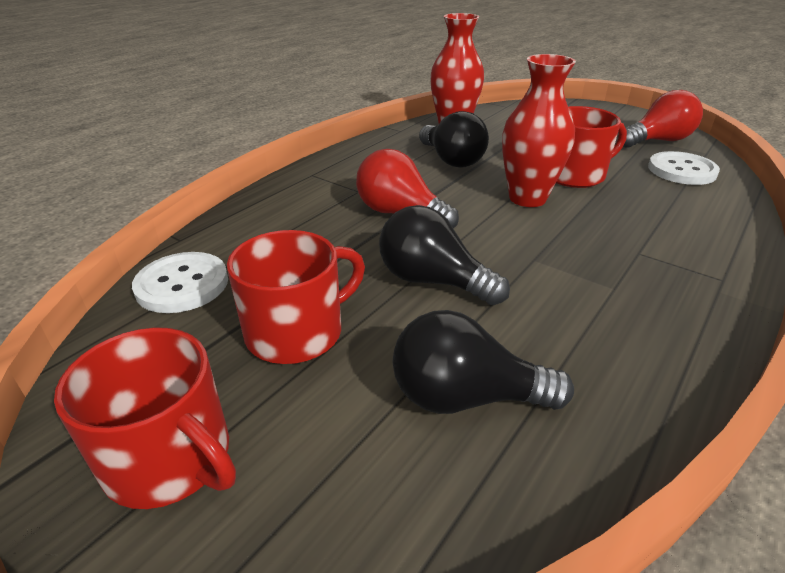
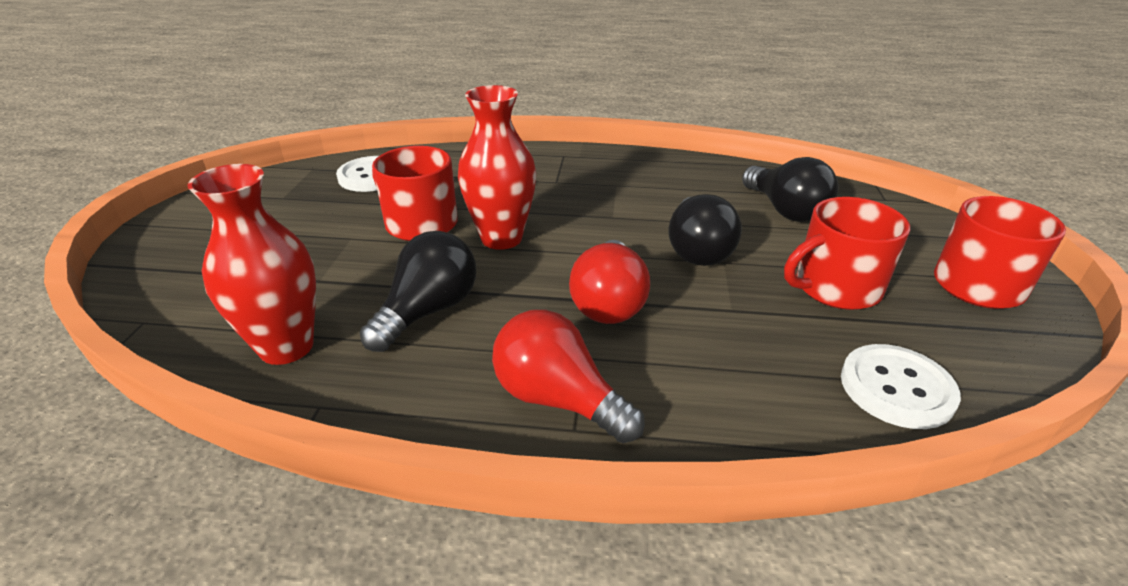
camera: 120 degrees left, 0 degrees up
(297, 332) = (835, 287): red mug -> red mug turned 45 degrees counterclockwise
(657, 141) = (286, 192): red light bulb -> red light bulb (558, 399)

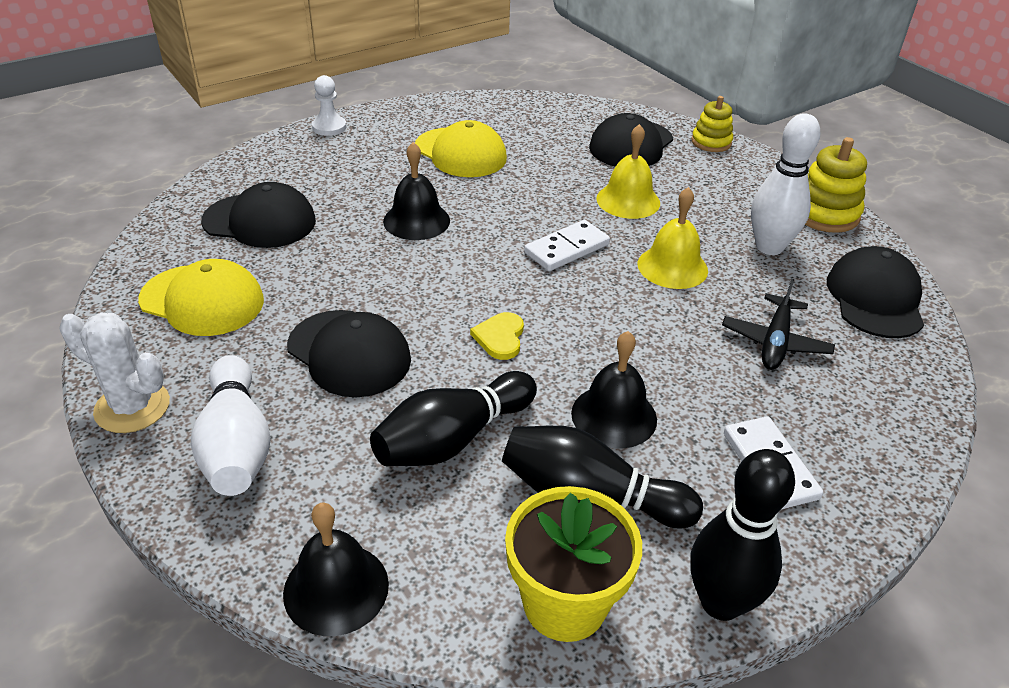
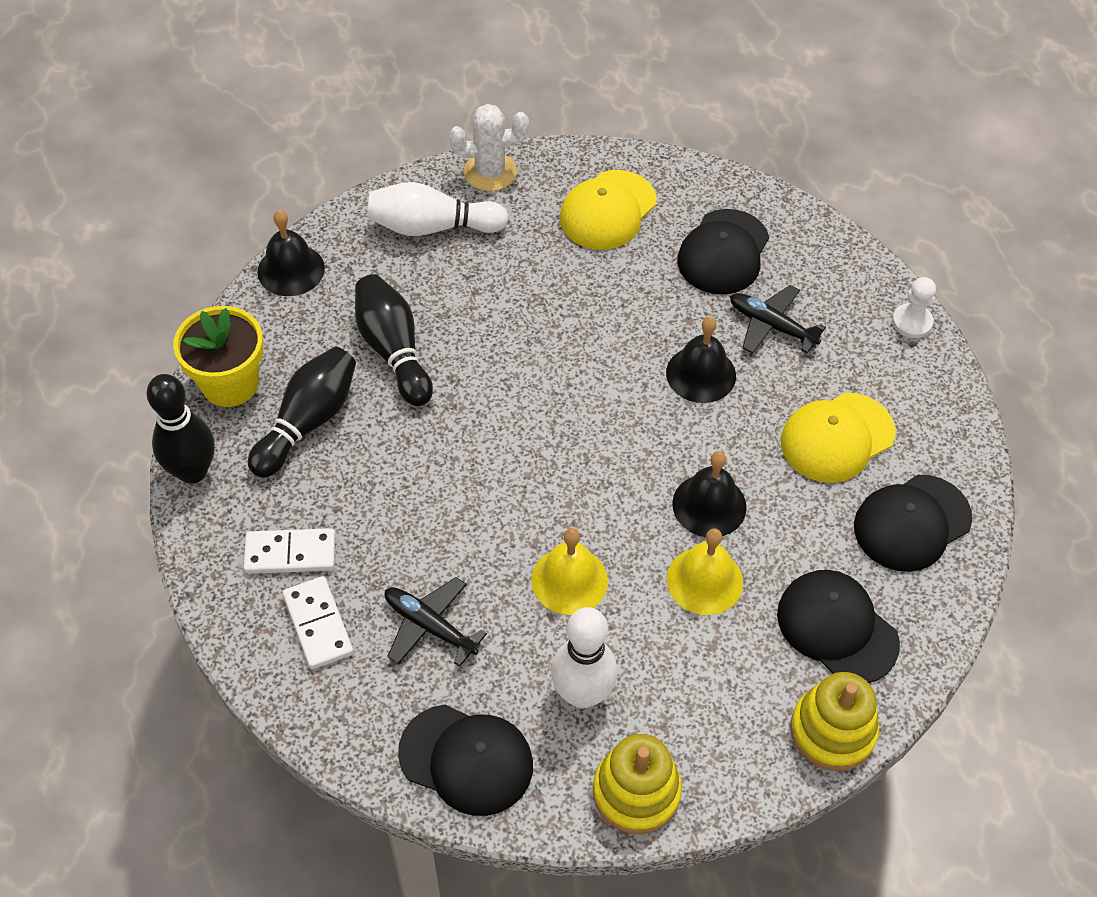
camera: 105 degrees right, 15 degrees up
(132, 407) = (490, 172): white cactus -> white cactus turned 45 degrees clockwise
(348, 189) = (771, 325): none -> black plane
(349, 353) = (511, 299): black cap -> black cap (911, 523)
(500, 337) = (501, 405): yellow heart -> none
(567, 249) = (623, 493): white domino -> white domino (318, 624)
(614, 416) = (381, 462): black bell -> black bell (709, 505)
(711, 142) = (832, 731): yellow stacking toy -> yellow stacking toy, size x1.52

Task description ▸ Return an exact copy of only the lines from the one with "(349, 353) = (511, 299): black" through the end of the listing above, both included.

Worked solution ▸
(349, 353) = (511, 299): black cap -> black cap (911, 523)
(500, 337) = (501, 405): yellow heart -> none
(567, 249) = (623, 493): white domino -> white domino (318, 624)
(614, 416) = (381, 462): black bell -> black bell (709, 505)
(711, 142) = (832, 731): yellow stacking toy -> yellow stacking toy, size x1.52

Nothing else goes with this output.